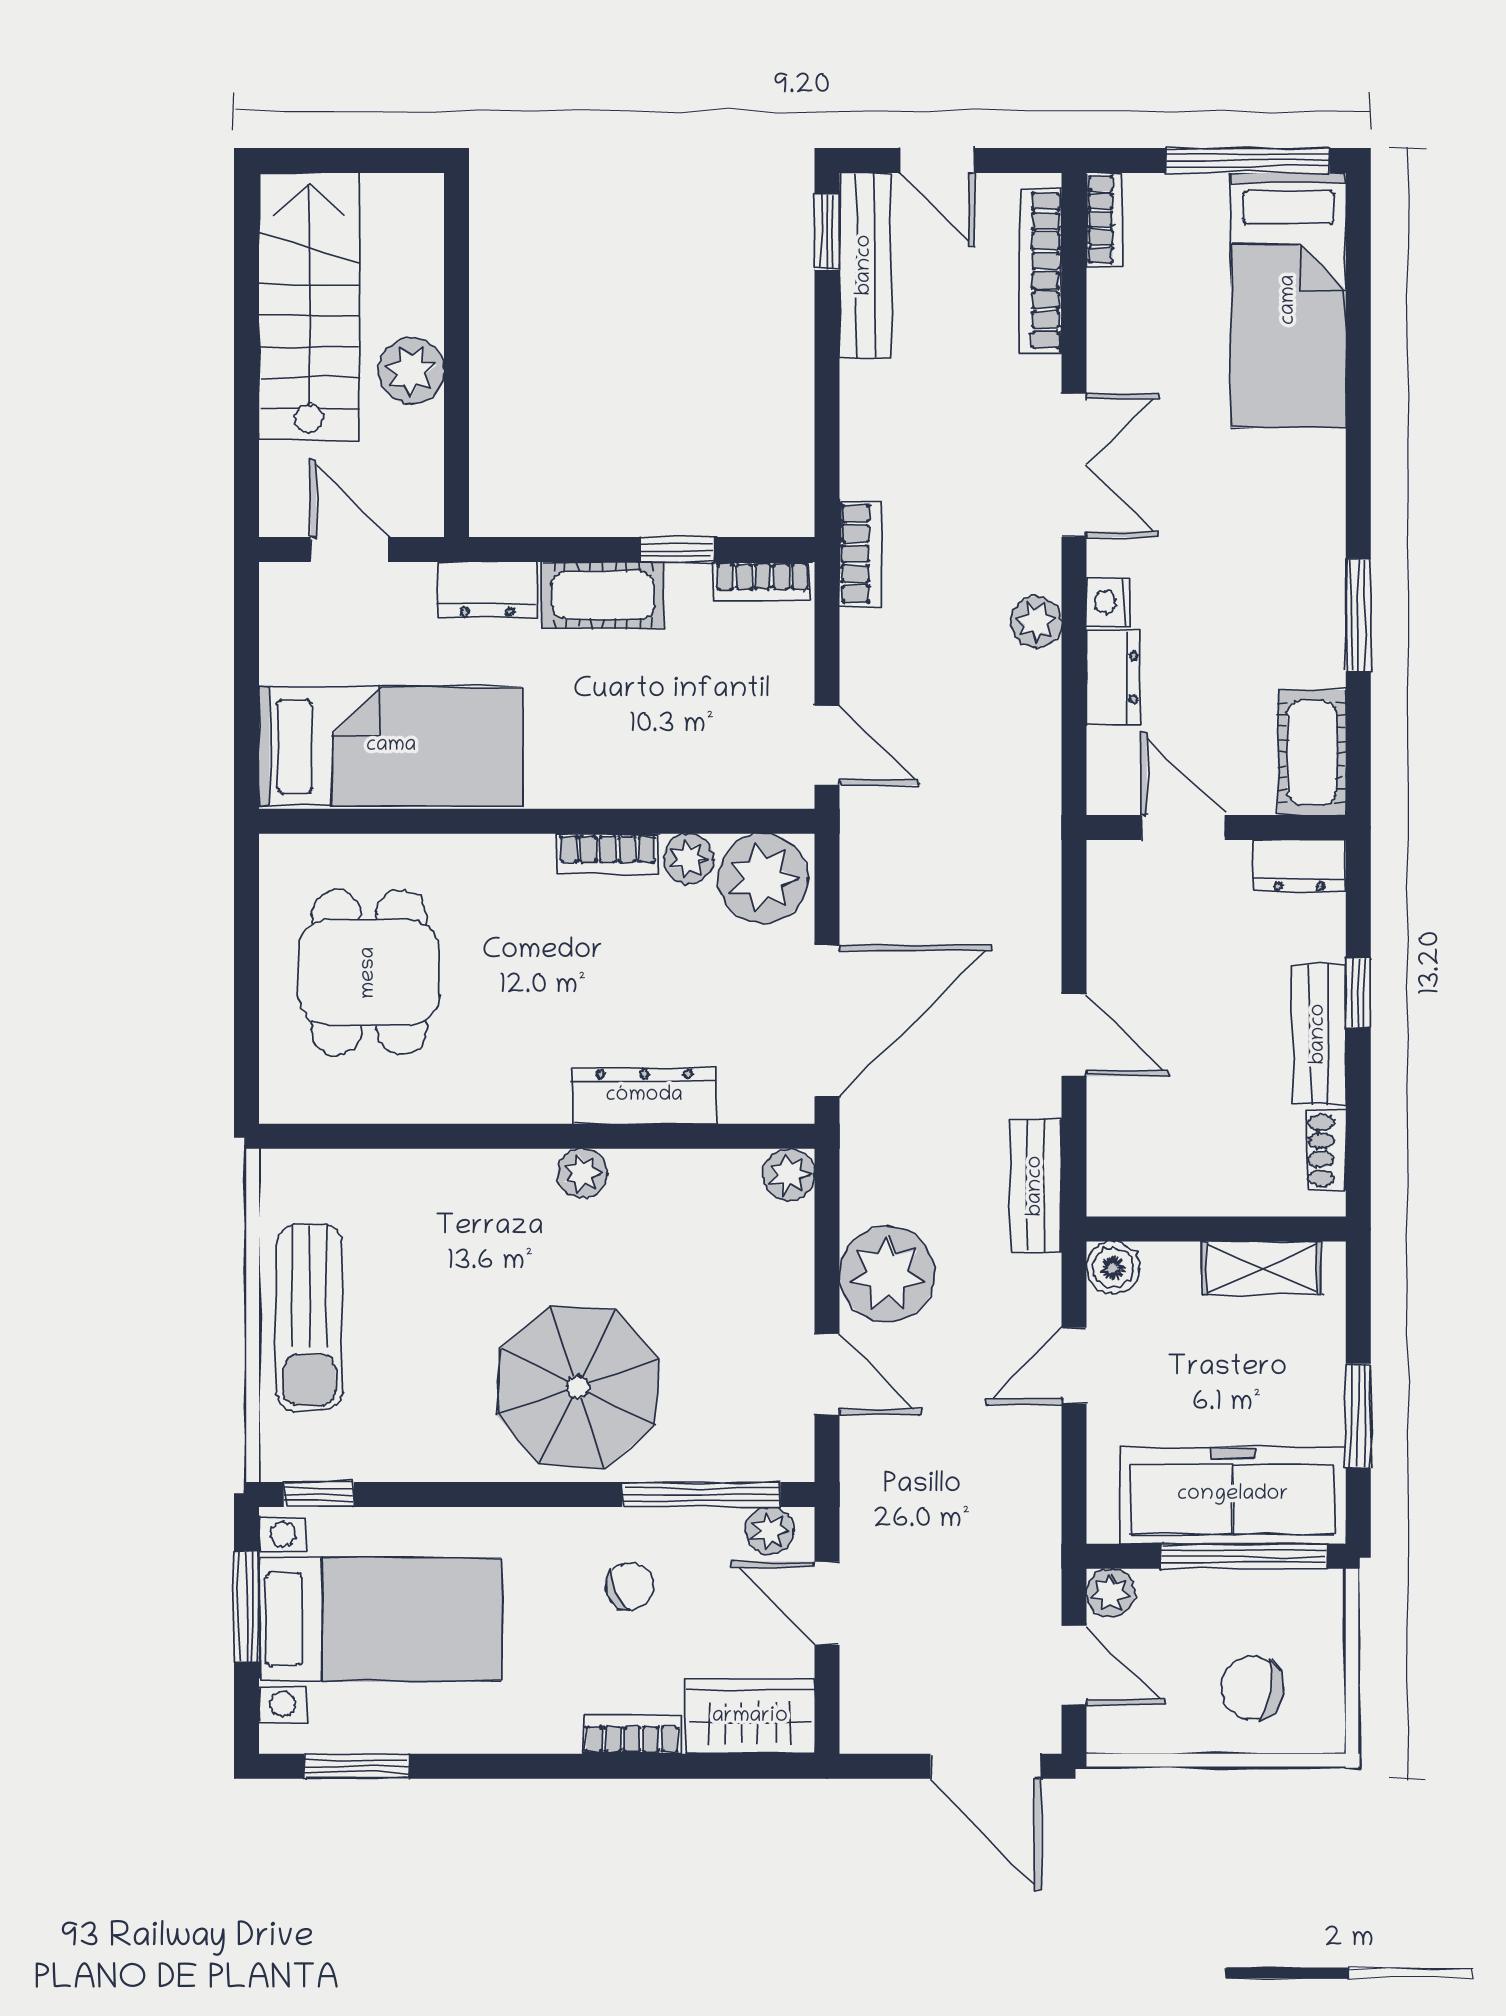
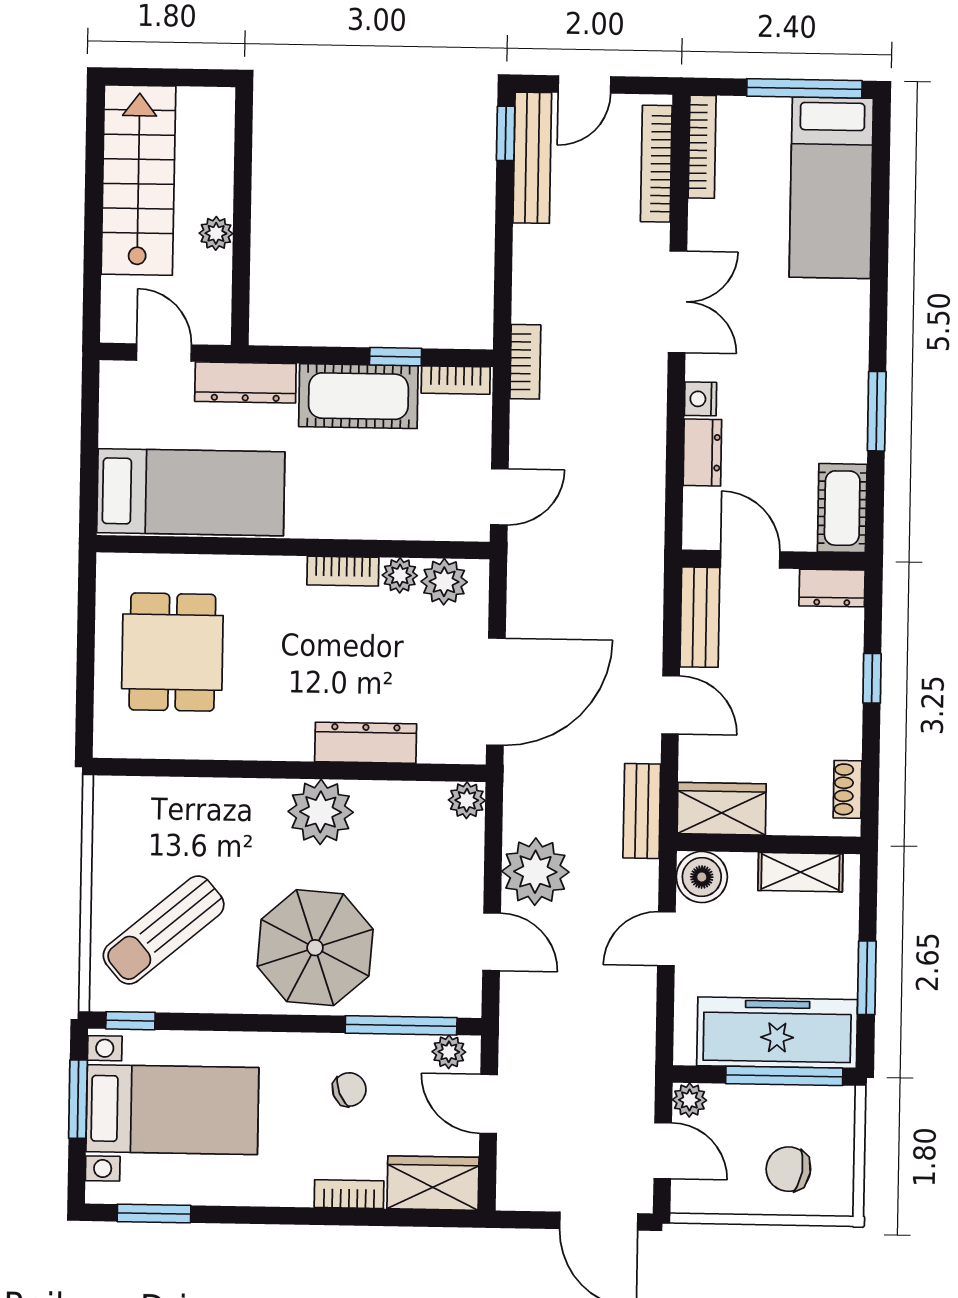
door: (937, 160) -> (585, 84), hinge flipped
bookcase: (1105, 219) -> (702, 147), width x1.56
plant: (411, 371) -> (216, 233), width x0.73, depth x0.73
dresser: (487, 590) -> (245, 382), width x1.44
cot: (603, 595) -> (358, 396), width x1.37, depth x1.34
plant: (1036, 622) -> (649, 412), removed
door: (827, 745) -> (499, 497), hinge flipped
plant: (763, 878) -> (444, 582), width x0.73, depth x0.73
bench: (1319, 1034) -> (700, 617), moved
plant: (582, 1173) -> (321, 812), width x1.88, depth x1.88
wardrobe: (1149, 1180) -> (722, 809), added
boiler: (1113, 1268) -> (702, 877), width x1.36, depth x1.36
sun lounger: (309, 1318) -> (164, 930), moved, turned 50

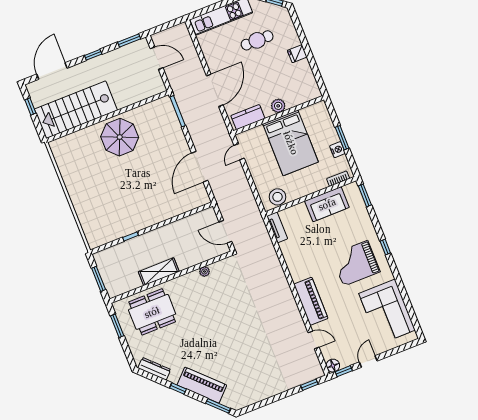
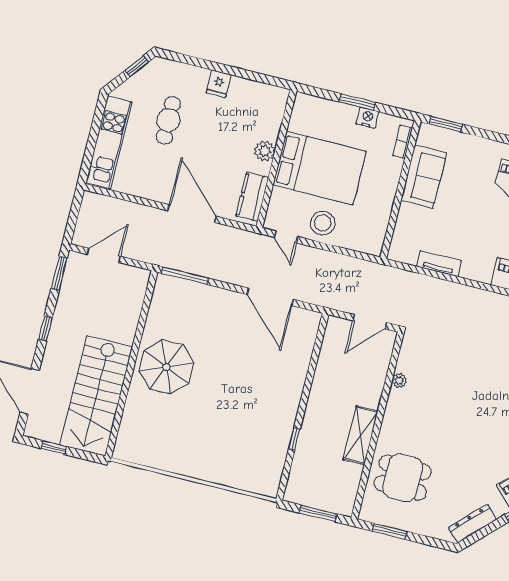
stool: (278, 197) -> (323, 223), moved
tv unit: (277, 227) -> (439, 264), moved
dining table: (152, 312) -> (403, 478), width x0.73

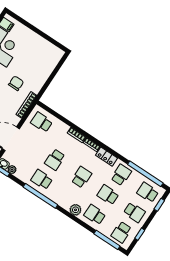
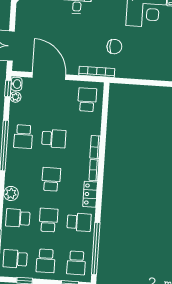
school desk: (55, 160) -> (54, 139), turned 180
school desk: (81, 177) -> (51, 179), turned -90
school desk: (42, 180) -> (23, 136), turned 180
school desk: (148, 192) -> (76, 263), turned 180
school desk: (95, 215) -> (18, 218), turned -90

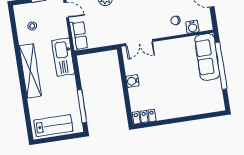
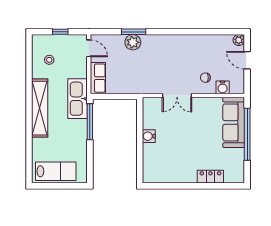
double door: (139, 42) -> (177, 95), moved
window: (82, 106) -> (90, 122), moved
locker: (144, 117) -> (210, 177), moved

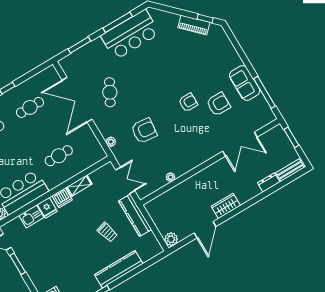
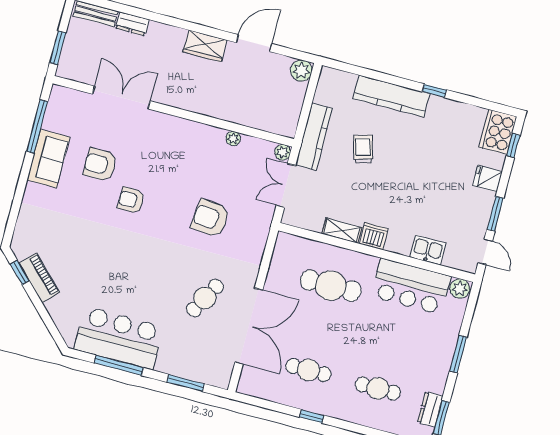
plant: (111, 142) -> (283, 152), moved
cafe table: (59, 156) -> (331, 286), width x1.37, depth x1.35
fridge: (47, 208) -> (487, 178), moved, turned -90

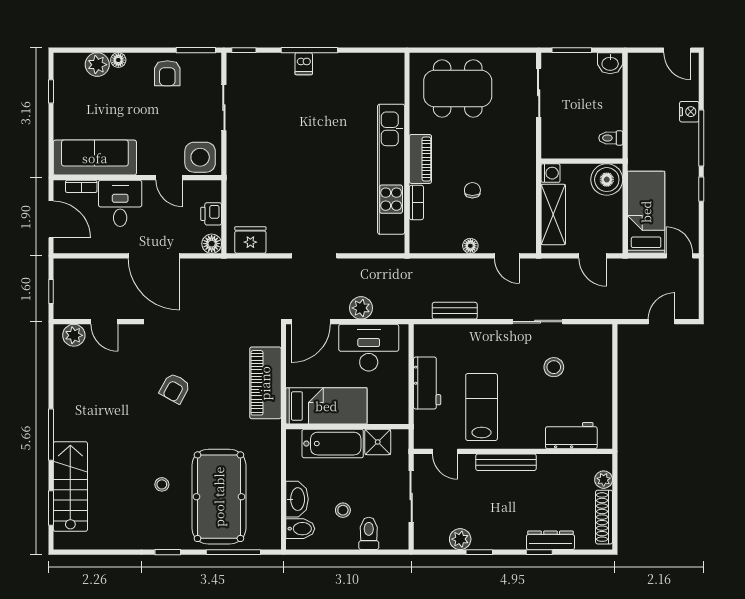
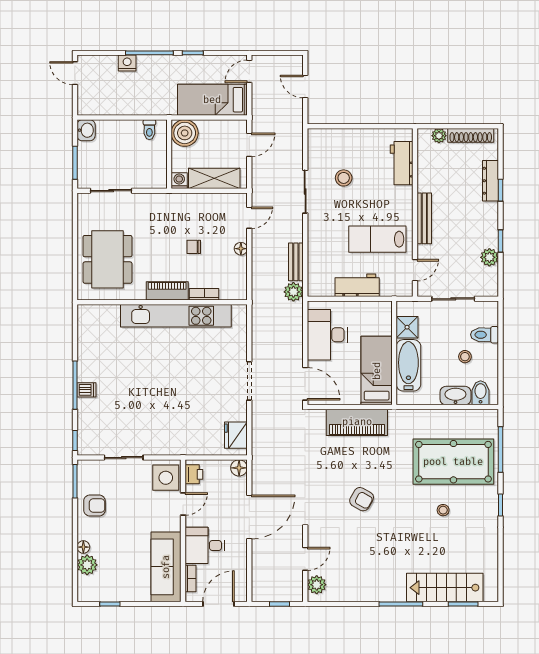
door: (677, 50) -> (75, 73), swing flipped
printer: (211, 214) -> (194, 474), moved, turned -90
plant: (361, 308) -> (293, 292), moved

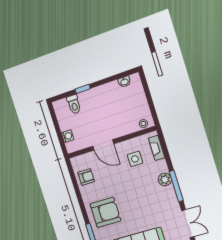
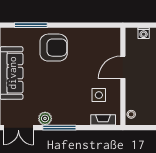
armchair: (86, 177) -> (96, 39), removed
plant: (165, 179) -> (45, 118), moved
armchair: (105, 212) -> (54, 48), turned -90

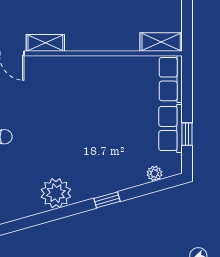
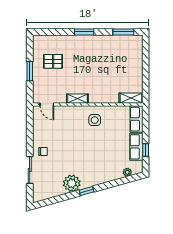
shelving: (45, 43) -> (77, 99), moved
side table: (97, 81) -> (95, 120), added
window: (107, 200) -> (87, 191), moved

************

EXERCISE AIM
Wherever the word "turned" appears in the listing above, copy that line.

COMPLETED TASK
sun lounger: (309, 1318) -> (164, 930), moved, turned 50
school desk: (55, 160) -> (54, 139), turned 180
school desk: (81, 177) -> (51, 179), turned -90
school desk: (42, 180) -> (23, 136), turned 180
school desk: (148, 192) -> (76, 263), turned 180
school desk: (95, 215) -> (18, 218), turned -90
fridge: (47, 208) -> (487, 178), moved, turned -90
printer: (211, 214) -> (194, 474), moved, turned -90
armchair: (105, 212) -> (54, 48), turned -90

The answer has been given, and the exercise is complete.